[Start of Attachment]

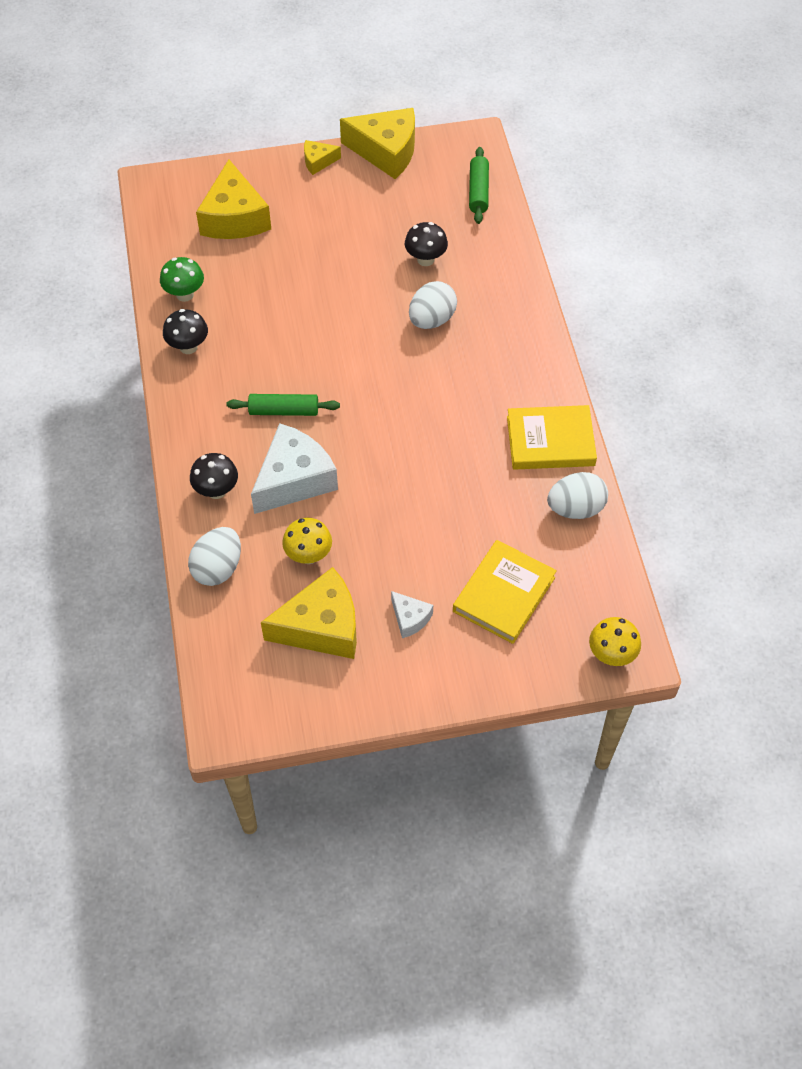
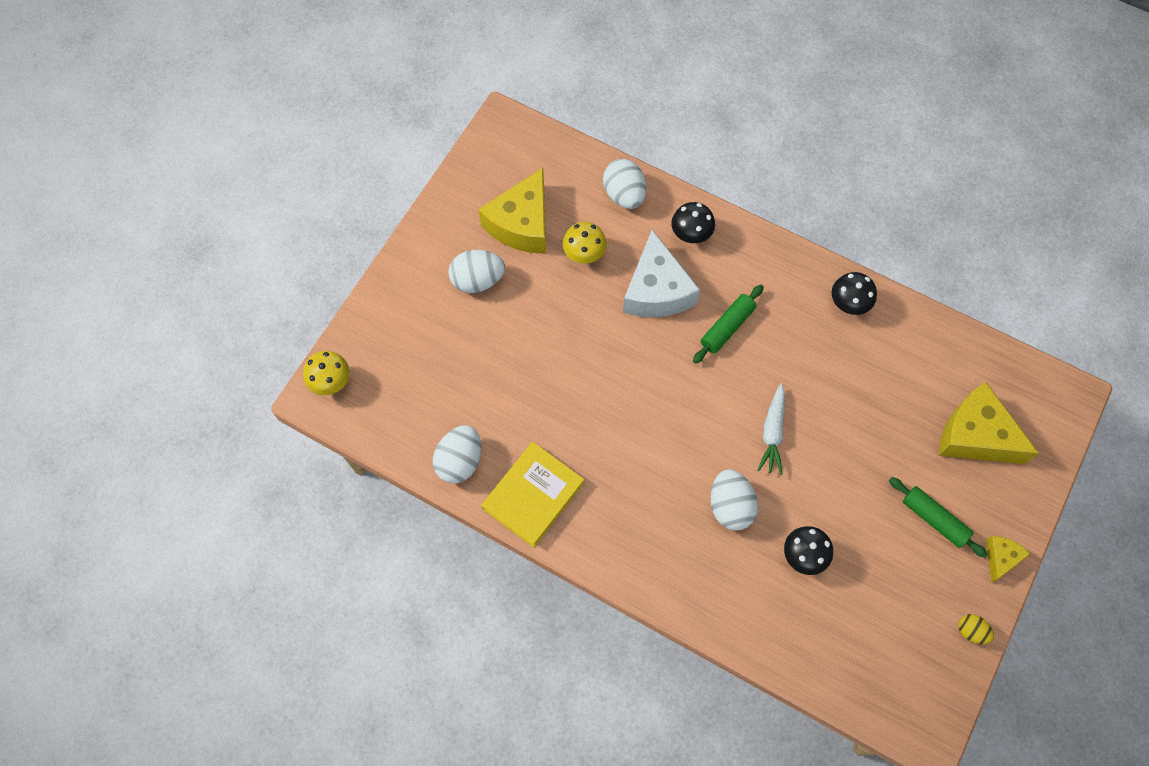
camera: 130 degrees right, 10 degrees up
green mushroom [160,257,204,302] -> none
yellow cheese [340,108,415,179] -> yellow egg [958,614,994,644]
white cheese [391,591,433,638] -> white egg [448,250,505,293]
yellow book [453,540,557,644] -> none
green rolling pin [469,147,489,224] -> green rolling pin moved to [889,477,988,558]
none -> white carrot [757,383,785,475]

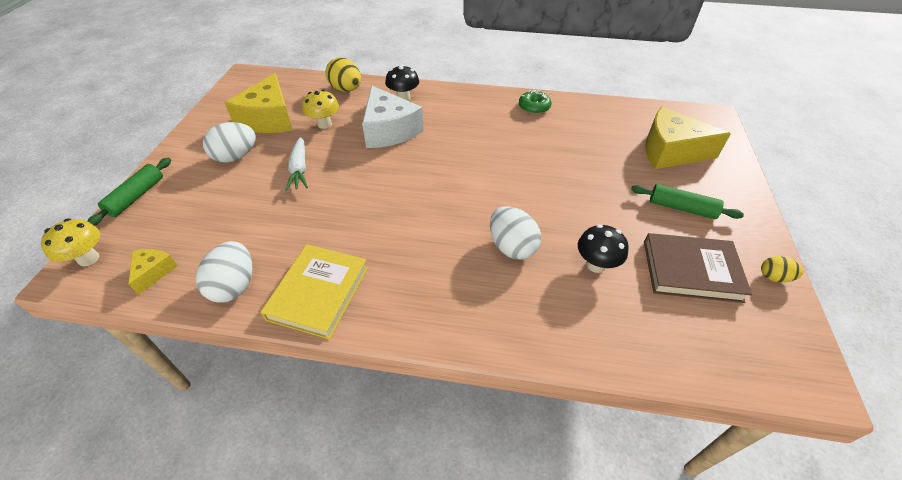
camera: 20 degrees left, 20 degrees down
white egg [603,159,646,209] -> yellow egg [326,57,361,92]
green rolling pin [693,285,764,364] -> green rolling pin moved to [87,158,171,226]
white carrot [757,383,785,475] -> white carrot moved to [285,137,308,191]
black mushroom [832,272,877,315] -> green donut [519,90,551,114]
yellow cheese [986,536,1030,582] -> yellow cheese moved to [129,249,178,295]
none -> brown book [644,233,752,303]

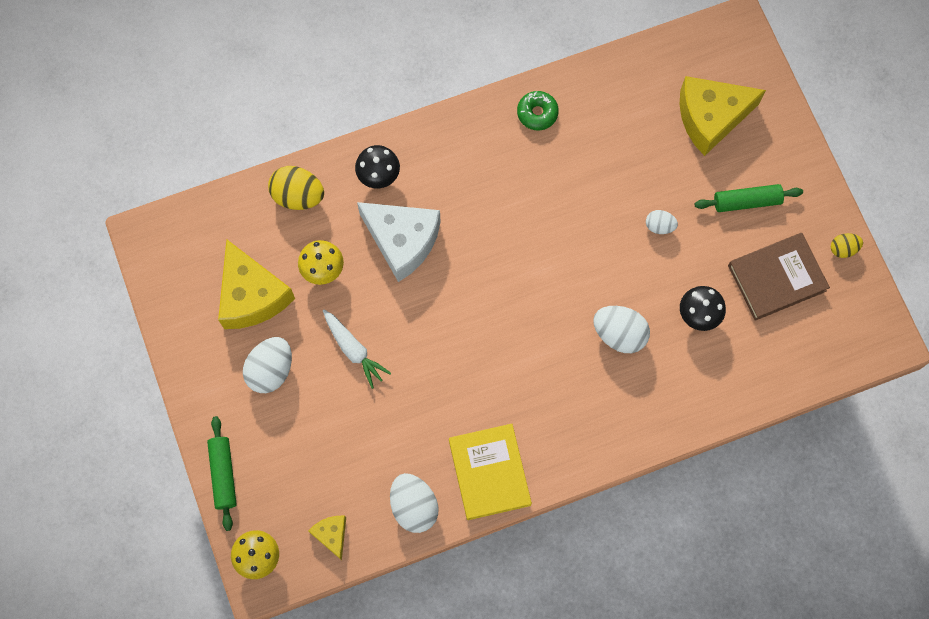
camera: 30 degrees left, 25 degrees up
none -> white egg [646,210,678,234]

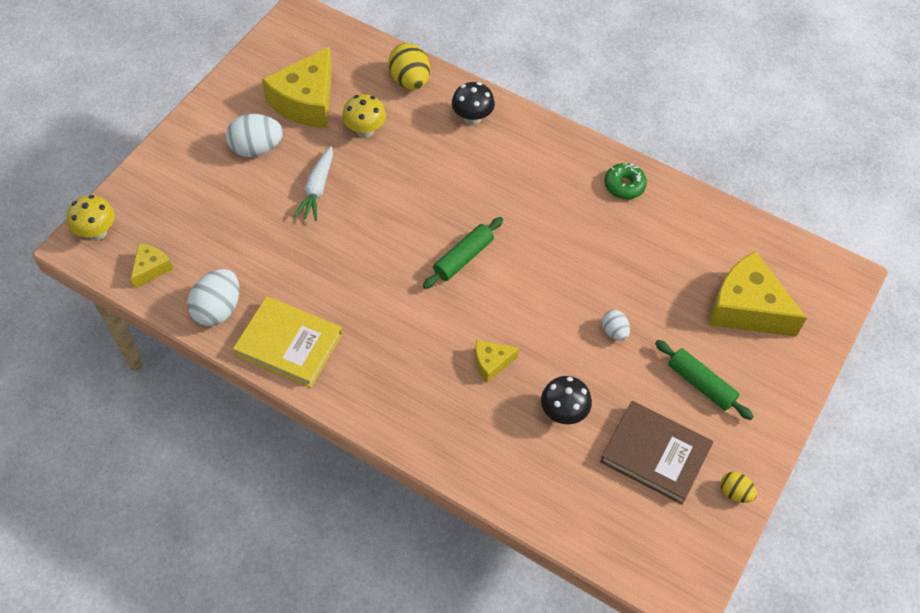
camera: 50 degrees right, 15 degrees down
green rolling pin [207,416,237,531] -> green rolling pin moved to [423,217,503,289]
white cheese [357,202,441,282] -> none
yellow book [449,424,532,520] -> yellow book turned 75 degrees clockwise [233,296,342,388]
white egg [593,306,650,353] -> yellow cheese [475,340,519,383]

[End of Attachment]
[Start of Attachment]

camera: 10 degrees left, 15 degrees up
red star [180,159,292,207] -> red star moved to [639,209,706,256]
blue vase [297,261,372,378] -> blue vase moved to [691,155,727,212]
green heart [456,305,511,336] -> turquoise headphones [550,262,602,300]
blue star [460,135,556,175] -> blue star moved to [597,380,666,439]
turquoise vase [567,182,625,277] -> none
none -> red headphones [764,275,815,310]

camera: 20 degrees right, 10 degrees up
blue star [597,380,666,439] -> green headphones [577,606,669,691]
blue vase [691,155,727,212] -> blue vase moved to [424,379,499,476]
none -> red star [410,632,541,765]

[End of Attachment]

EXERCISE AIM
I'd like the lines above repeated exactly, from the one that contains "camera: 130 degrees right, 10 degrees up" through the one that contains "camera: 20 degrees left, 20 degrees down", with no pictures.

RESULT OF THE EXERCISE
camera: 130 degrees right, 10 degrees up
green mushroom [160,257,204,302] -> none
yellow cheese [340,108,415,179] -> yellow egg [958,614,994,644]
white cheese [391,591,433,638] -> white egg [448,250,505,293]
yellow book [453,540,557,644] -> none
green rolling pin [469,147,489,224] -> green rolling pin moved to [889,477,988,558]
none -> white carrot [757,383,785,475]

camera: 20 degrees left, 20 degrees down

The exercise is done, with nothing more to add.